Object state comparisons:
..........

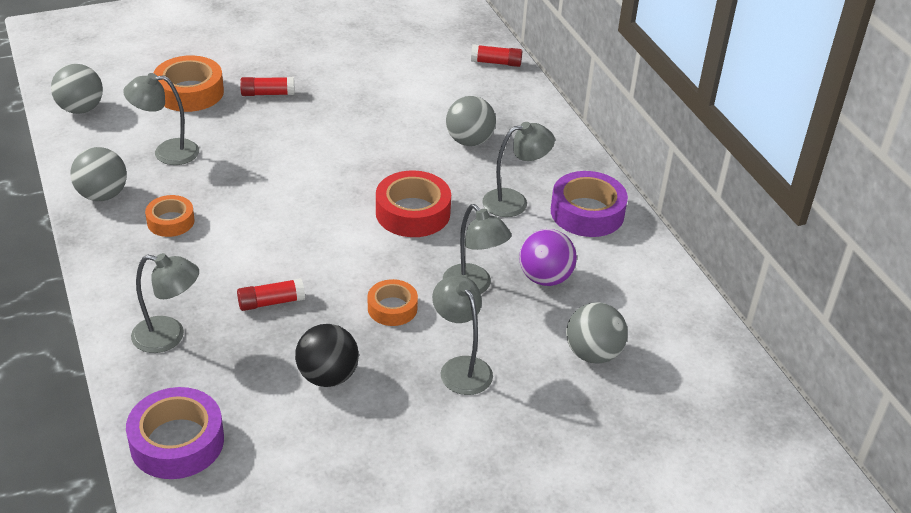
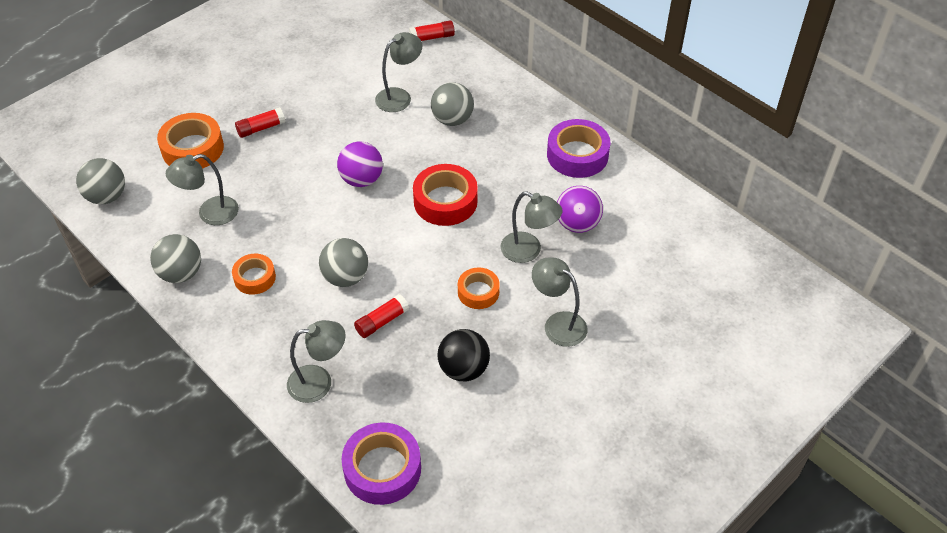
camera: 20 degrees left, 10 degrees up
grey lamp [482,122,555,217] -> grey lamp moved to [375,32,422,112]
grey ball [566,303,628,364] -> grey ball moved to [319,238,368,287]
none -> purple ball [337,141,383,187]

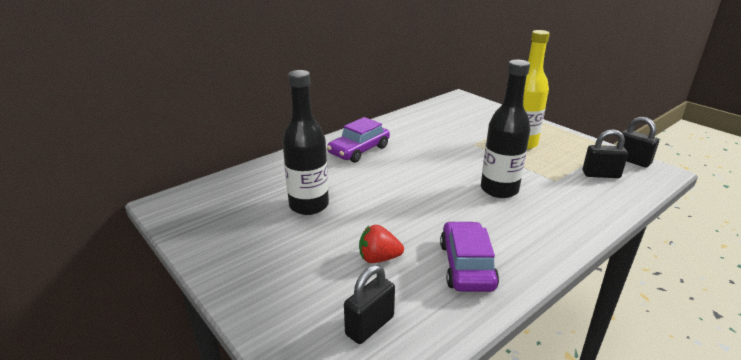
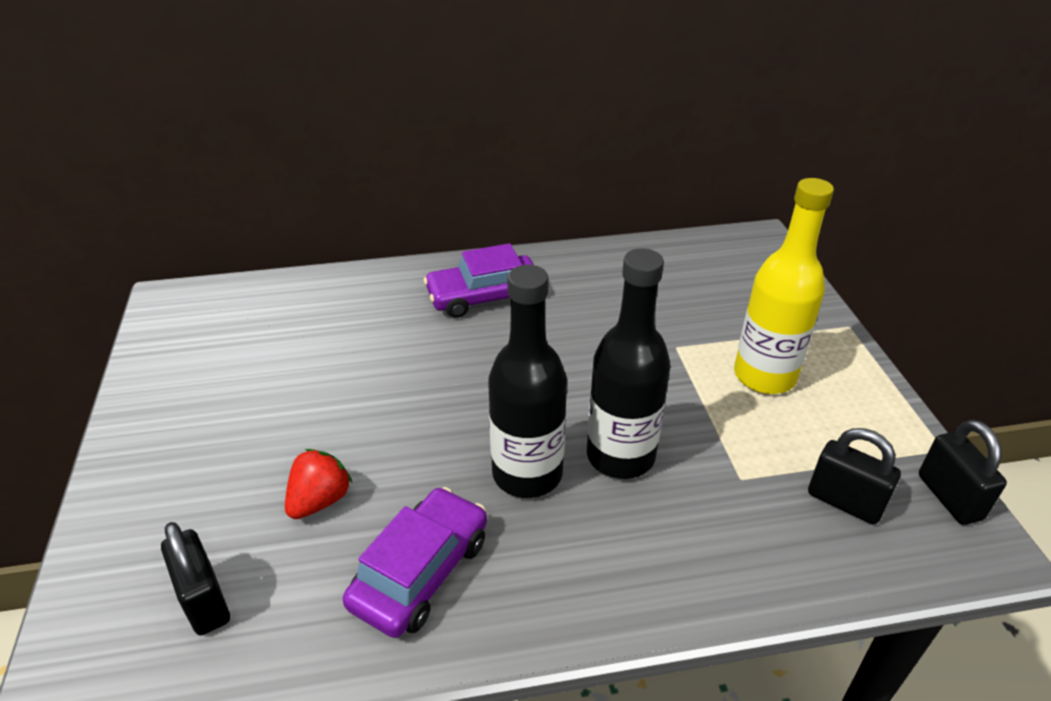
camera: 30 degrees right, 10 degrees up
black bottle [282,70,329,215] -> black bottle moved to [488,265,567,498]
black padlock [344,265,395,344] -> black padlock turned 75 degrees clockwise [161,522,230,636]
red strawberry [359,225,404,263] -> red strawberry turned 90 degrees clockwise [285,449,352,519]

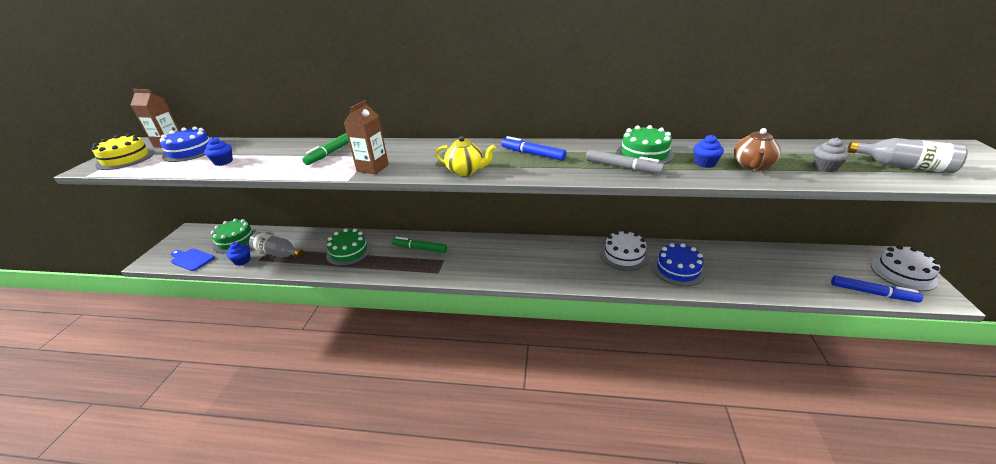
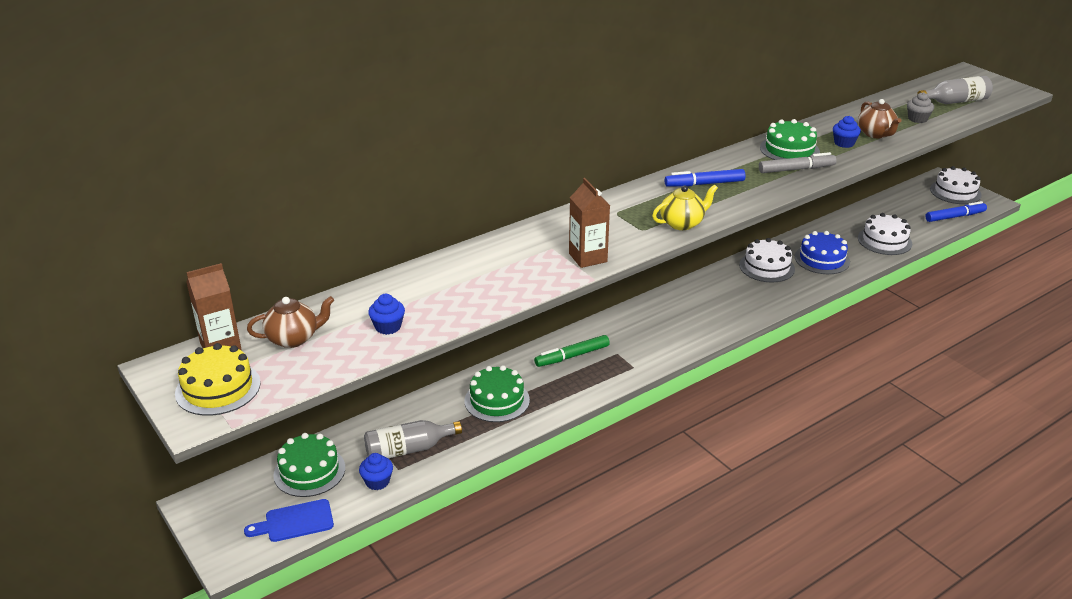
camera: 45 degrees left, 0 degrees up
blue cake [160,126,209,162] -> brown teapot [247,296,334,348]
green marker [302,133,349,165] -> none
none -> white cake [858,213,912,255]

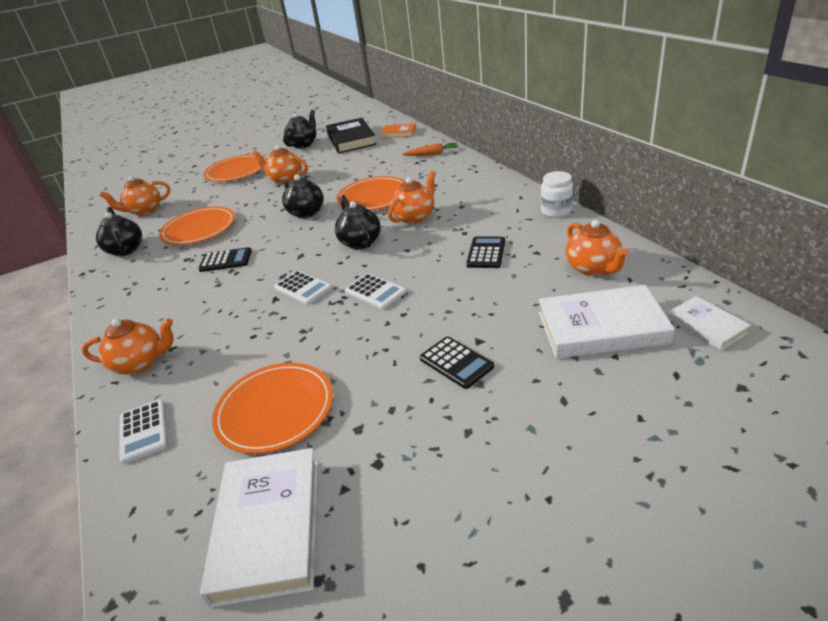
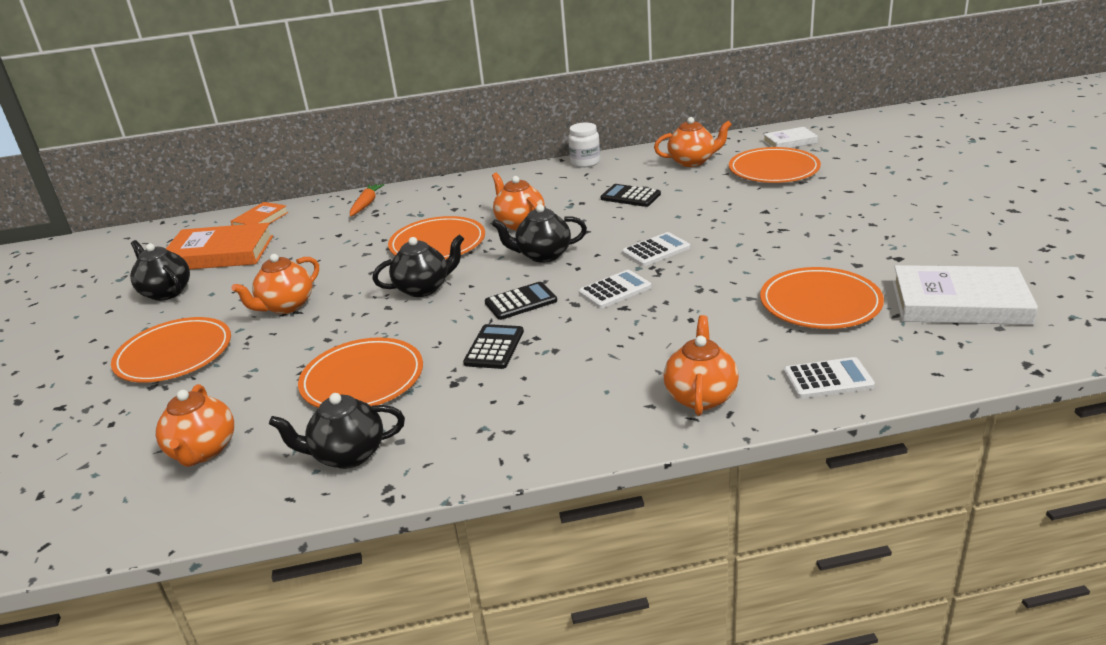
camera: 75 degrees left, 5 degrees down
black book [326,118,377,154] -> orange book [166,223,273,270]
black calculator [420,337,494,389] -> black calculator moved to [485,282,557,320]
white book [539,285,675,359] -> orange plate [729,147,821,183]

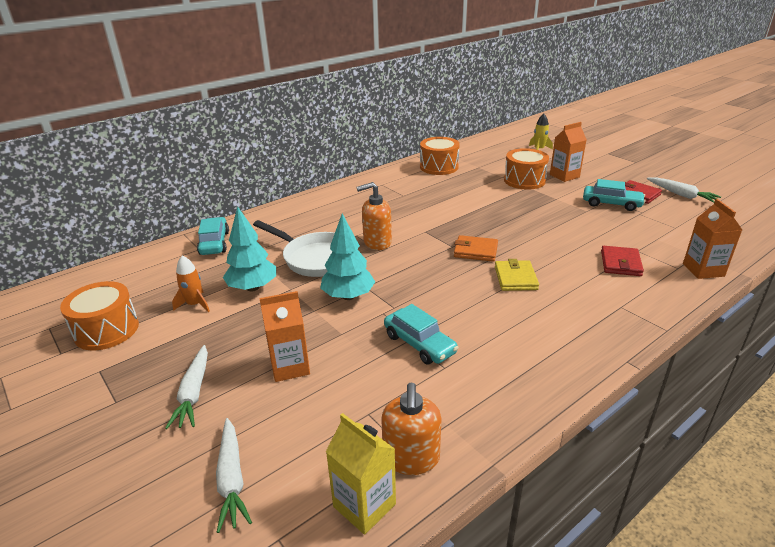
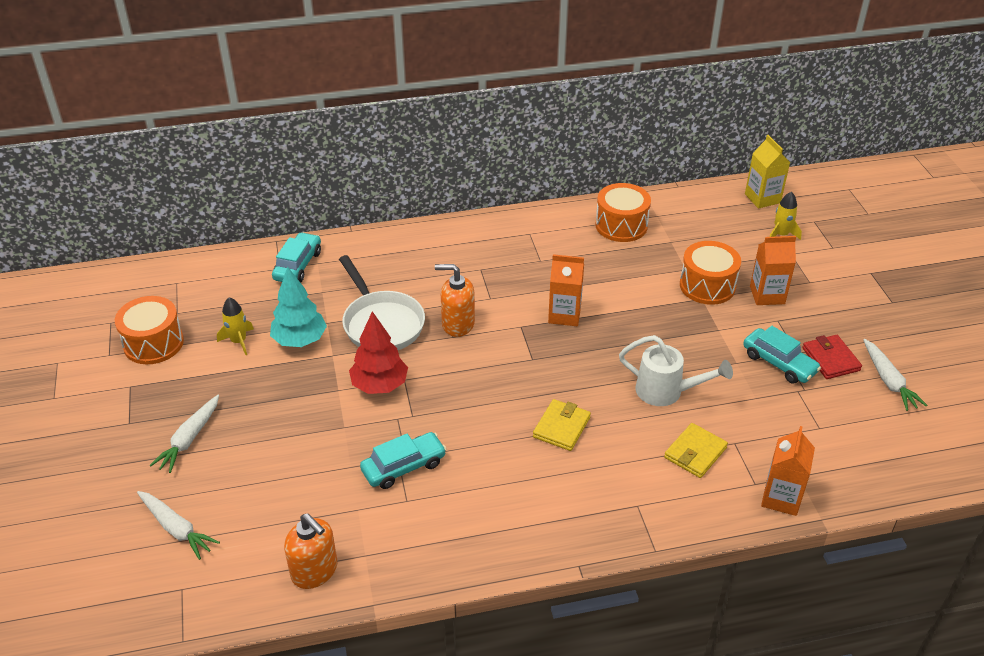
camera: 25 degrees right, 10 degrees up
orange rocket [172,255,210,312] -> yellow rocket [217,297,254,355]
white carrot [216,418,252,533] -> white carrot turned 60 degrees counterclockwise [137,491,220,560]
orange carton [259,291,310,382] -> orange carton moved to [548,254,584,326]
turquoise tree [320,213,375,300] -> red tree [349,311,408,394]
yellow carton [326,413,396,534] -> yellow carton moved to [745,135,790,209]
orange soap dispenser [381,382,442,475] -> orange soap dispenser turned 75 degrees counterclockwise [284,513,337,589]
turquoise car [384,304,458,364] -> turquoise car turned 105 degrees counterclockwise [360,432,446,489]
orange wallet [454,235,498,262] -> none
red wallet [601,246,644,276] -> yellow wallet [664,423,728,478]
none -> white watering can [619,335,733,406]

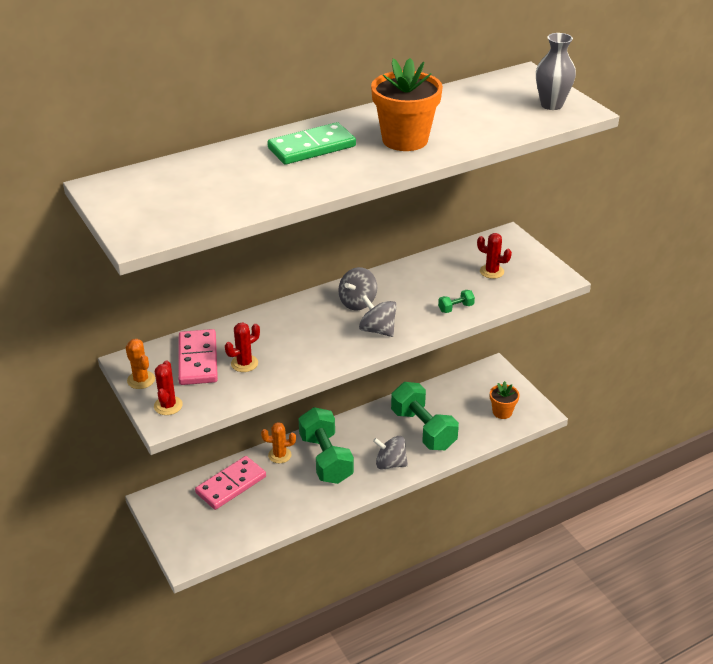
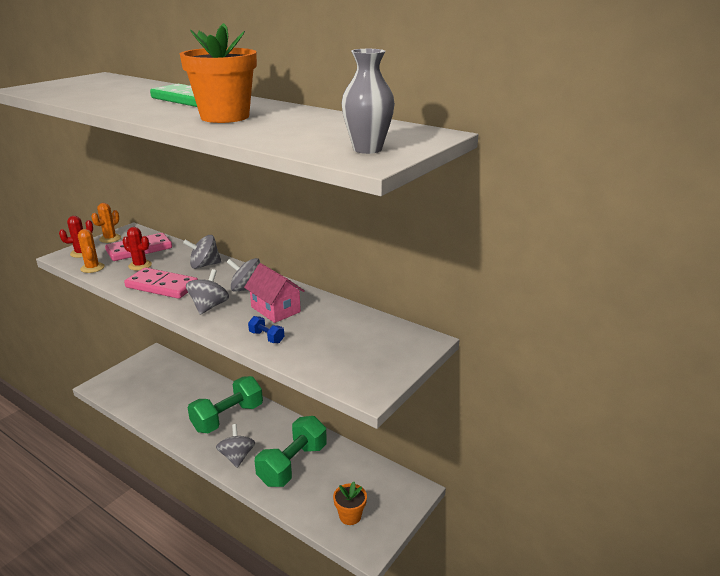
camera: 65 degrees right, 10 degrees down
pink domino [195,456,266,510] -> pink domino moved to [124,268,198,299]
orange cactus [261,422,296,463] -> orange cactus moved to [78,229,104,273]
green dumbbell [438,290,475,313] -> blue dumbbell [248,316,284,343]
red cactus [477,233,512,279] -> none
none -> grey spinning top [183,235,222,269]
none -> pink house [244,263,305,323]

..........

Exercise:
Give the lines again exactly, beginning with the first line of the records above and ending with the line that contains "red strawberry [359,225,404,263]", and include no pictures.

Result of the exercise:
camera: 20 degrees left, 10 degrees up
grey lamp [482,122,555,217] -> grey lamp moved to [375,32,422,112]
grey ball [566,303,628,364] -> grey ball moved to [319,238,368,287]
none -> purple ball [337,141,383,187]

camera: 30 degrees right, 10 degrees up
black bottle [282,70,329,215] -> black bottle moved to [488,265,567,498]
black padlock [344,265,395,344] -> black padlock turned 75 degrees clockwise [161,522,230,636]
red strawberry [359,225,404,263] -> red strawberry turned 90 degrees clockwise [285,449,352,519]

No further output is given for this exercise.